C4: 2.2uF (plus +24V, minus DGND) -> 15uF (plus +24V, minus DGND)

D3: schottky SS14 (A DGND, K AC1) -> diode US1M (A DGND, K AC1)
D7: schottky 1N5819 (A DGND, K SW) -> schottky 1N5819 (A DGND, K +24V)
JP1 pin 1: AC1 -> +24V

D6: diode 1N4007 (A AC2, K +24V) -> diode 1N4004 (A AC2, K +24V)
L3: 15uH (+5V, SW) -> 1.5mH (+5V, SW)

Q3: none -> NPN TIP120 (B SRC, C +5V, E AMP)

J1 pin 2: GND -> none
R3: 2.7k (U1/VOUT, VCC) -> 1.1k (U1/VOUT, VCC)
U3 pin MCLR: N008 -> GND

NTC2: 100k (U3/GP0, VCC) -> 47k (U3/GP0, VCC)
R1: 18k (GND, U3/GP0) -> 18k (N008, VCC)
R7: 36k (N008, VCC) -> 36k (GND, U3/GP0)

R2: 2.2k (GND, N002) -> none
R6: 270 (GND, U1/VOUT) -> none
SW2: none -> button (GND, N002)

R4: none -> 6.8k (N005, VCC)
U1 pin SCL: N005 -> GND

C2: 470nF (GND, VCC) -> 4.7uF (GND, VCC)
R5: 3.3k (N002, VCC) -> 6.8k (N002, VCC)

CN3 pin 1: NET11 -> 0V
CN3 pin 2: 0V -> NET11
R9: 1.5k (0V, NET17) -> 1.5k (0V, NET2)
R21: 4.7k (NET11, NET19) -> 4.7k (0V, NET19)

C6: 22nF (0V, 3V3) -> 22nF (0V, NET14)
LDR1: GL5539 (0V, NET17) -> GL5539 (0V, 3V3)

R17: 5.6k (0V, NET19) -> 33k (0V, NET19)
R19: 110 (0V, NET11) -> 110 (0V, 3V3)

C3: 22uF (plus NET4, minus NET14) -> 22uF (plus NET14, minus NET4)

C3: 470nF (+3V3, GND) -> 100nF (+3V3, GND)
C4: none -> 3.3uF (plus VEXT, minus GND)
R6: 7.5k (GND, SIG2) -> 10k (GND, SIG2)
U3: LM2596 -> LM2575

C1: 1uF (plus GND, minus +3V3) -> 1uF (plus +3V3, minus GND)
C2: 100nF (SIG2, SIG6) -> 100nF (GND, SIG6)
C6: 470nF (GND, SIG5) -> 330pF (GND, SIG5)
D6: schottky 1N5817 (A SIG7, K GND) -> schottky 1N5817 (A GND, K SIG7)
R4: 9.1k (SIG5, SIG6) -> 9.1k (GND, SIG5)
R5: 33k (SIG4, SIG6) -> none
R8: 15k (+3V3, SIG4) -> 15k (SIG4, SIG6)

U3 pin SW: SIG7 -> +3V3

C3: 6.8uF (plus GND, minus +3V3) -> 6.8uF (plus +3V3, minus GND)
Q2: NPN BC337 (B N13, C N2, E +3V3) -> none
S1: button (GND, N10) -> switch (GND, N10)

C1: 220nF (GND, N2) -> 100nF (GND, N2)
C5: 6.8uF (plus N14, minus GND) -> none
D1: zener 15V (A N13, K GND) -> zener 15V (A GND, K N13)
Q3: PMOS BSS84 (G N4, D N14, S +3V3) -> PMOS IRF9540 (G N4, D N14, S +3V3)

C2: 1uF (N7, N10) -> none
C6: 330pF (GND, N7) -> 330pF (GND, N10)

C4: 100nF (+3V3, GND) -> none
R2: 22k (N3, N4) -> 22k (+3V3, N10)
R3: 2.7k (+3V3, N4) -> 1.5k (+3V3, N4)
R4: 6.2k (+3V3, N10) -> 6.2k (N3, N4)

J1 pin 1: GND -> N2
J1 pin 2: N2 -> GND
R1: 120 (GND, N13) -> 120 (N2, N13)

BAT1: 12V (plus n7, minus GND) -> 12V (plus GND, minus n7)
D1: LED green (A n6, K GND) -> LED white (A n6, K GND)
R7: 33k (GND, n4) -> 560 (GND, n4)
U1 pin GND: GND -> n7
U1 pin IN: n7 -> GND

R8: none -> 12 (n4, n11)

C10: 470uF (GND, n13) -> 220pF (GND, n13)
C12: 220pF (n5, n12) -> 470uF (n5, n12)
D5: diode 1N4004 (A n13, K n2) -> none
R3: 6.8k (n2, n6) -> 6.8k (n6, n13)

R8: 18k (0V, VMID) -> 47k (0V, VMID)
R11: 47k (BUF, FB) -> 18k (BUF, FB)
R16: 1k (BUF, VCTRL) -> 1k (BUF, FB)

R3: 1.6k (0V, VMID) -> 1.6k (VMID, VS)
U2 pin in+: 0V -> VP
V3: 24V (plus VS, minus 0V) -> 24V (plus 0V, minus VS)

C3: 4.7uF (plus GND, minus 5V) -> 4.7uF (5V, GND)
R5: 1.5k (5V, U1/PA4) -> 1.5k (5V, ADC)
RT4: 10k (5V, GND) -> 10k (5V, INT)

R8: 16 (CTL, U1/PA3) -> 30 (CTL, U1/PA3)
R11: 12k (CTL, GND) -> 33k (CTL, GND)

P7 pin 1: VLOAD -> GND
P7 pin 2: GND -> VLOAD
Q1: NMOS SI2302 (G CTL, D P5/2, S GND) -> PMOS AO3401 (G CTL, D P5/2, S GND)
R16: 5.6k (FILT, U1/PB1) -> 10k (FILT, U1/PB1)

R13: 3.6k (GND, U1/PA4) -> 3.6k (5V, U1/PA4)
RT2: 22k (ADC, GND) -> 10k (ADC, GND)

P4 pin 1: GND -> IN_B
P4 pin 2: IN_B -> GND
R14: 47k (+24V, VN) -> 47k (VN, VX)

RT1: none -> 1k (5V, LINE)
○ ○ ○
> [Work request]:
Whatever else the listing above holds, retype exactly only the lines from the one containing "SW2: none -> button (GND, N002)" to the one containing "R1: 120 (GND, N13) -> 120 (N2, N13)", both ends kept.

> [Task answer]:
SW2: none -> button (GND, N002)

R4: none -> 6.8k (N005, VCC)
U1 pin SCL: N005 -> GND

C2: 470nF (GND, VCC) -> 4.7uF (GND, VCC)
R5: 3.3k (N002, VCC) -> 6.8k (N002, VCC)

CN3 pin 1: NET11 -> 0V
CN3 pin 2: 0V -> NET11
R9: 1.5k (0V, NET17) -> 1.5k (0V, NET2)
R21: 4.7k (NET11, NET19) -> 4.7k (0V, NET19)

C6: 22nF (0V, 3V3) -> 22nF (0V, NET14)
LDR1: GL5539 (0V, NET17) -> GL5539 (0V, 3V3)

R17: 5.6k (0V, NET19) -> 33k (0V, NET19)
R19: 110 (0V, NET11) -> 110 (0V, 3V3)

C3: 22uF (plus NET4, minus NET14) -> 22uF (plus NET14, minus NET4)

C3: 470nF (+3V3, GND) -> 100nF (+3V3, GND)
C4: none -> 3.3uF (plus VEXT, minus GND)
R6: 7.5k (GND, SIG2) -> 10k (GND, SIG2)
U3: LM2596 -> LM2575

C1: 1uF (plus GND, minus +3V3) -> 1uF (plus +3V3, minus GND)
C2: 100nF (SIG2, SIG6) -> 100nF (GND, SIG6)
C6: 470nF (GND, SIG5) -> 330pF (GND, SIG5)
D6: schottky 1N5817 (A SIG7, K GND) -> schottky 1N5817 (A GND, K SIG7)
R4: 9.1k (SIG5, SIG6) -> 9.1k (GND, SIG5)
R5: 33k (SIG4, SIG6) -> none
R8: 15k (+3V3, SIG4) -> 15k (SIG4, SIG6)

U3 pin SW: SIG7 -> +3V3

C3: 6.8uF (plus GND, minus +3V3) -> 6.8uF (plus +3V3, minus GND)
Q2: NPN BC337 (B N13, C N2, E +3V3) -> none
S1: button (GND, N10) -> switch (GND, N10)

C1: 220nF (GND, N2) -> 100nF (GND, N2)
C5: 6.8uF (plus N14, minus GND) -> none
D1: zener 15V (A N13, K GND) -> zener 15V (A GND, K N13)
Q3: PMOS BSS84 (G N4, D N14, S +3V3) -> PMOS IRF9540 (G N4, D N14, S +3V3)

C2: 1uF (N7, N10) -> none
C6: 330pF (GND, N7) -> 330pF (GND, N10)

C4: 100nF (+3V3, GND) -> none
R2: 22k (N3, N4) -> 22k (+3V3, N10)
R3: 2.7k (+3V3, N4) -> 1.5k (+3V3, N4)
R4: 6.2k (+3V3, N10) -> 6.2k (N3, N4)

J1 pin 1: GND -> N2
J1 pin 2: N2 -> GND
R1: 120 (GND, N13) -> 120 (N2, N13)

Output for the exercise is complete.